BEGIN Exercise input
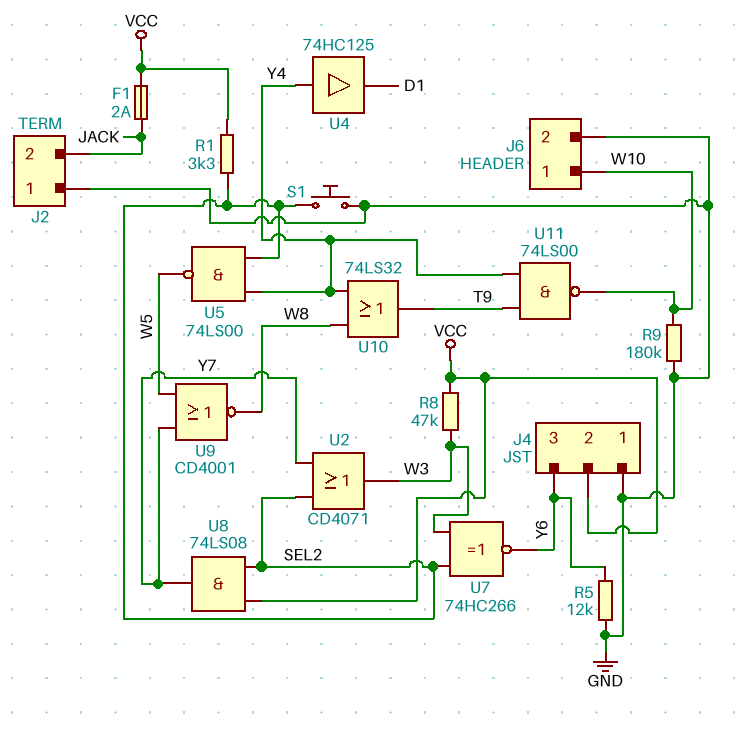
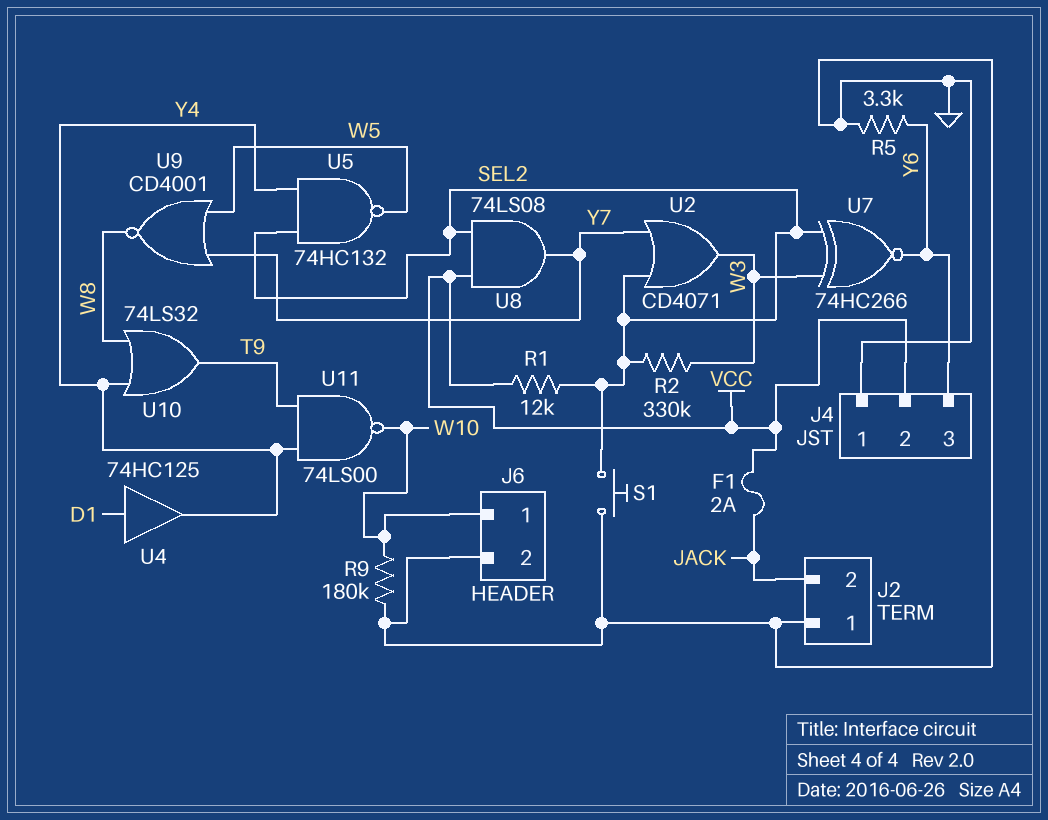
R1: 3.3k (SEL2, VCC) -> 12k (SEL2, VCC)
R2: none -> 330k (SEL2, W3)
R5: 12k (GND, Y6) -> 3.3k (GND, Y6)
R8: 47k (VCC, W3) -> none
U4: buffer 74HC125 (in Y4, out D1) -> buffer 74HC125 (in D1, out Y4)
U5: NAND 74LS00 (in SEL2, in Y4, out W5) -> NAND 74HC132 (in SEL2, in Y4, out W5)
END Exercise input
* How to complete this task: Return the data verbatim, leaving out the pictures it holds.

* Written solution:
R1: 3.3k (SEL2, VCC) -> 12k (SEL2, VCC)
R2: none -> 330k (SEL2, W3)
R5: 12k (GND, Y6) -> 3.3k (GND, Y6)
R8: 47k (VCC, W3) -> none
U4: buffer 74HC125 (in Y4, out D1) -> buffer 74HC125 (in D1, out Y4)
U5: NAND 74LS00 (in SEL2, in Y4, out W5) -> NAND 74HC132 (in SEL2, in Y4, out W5)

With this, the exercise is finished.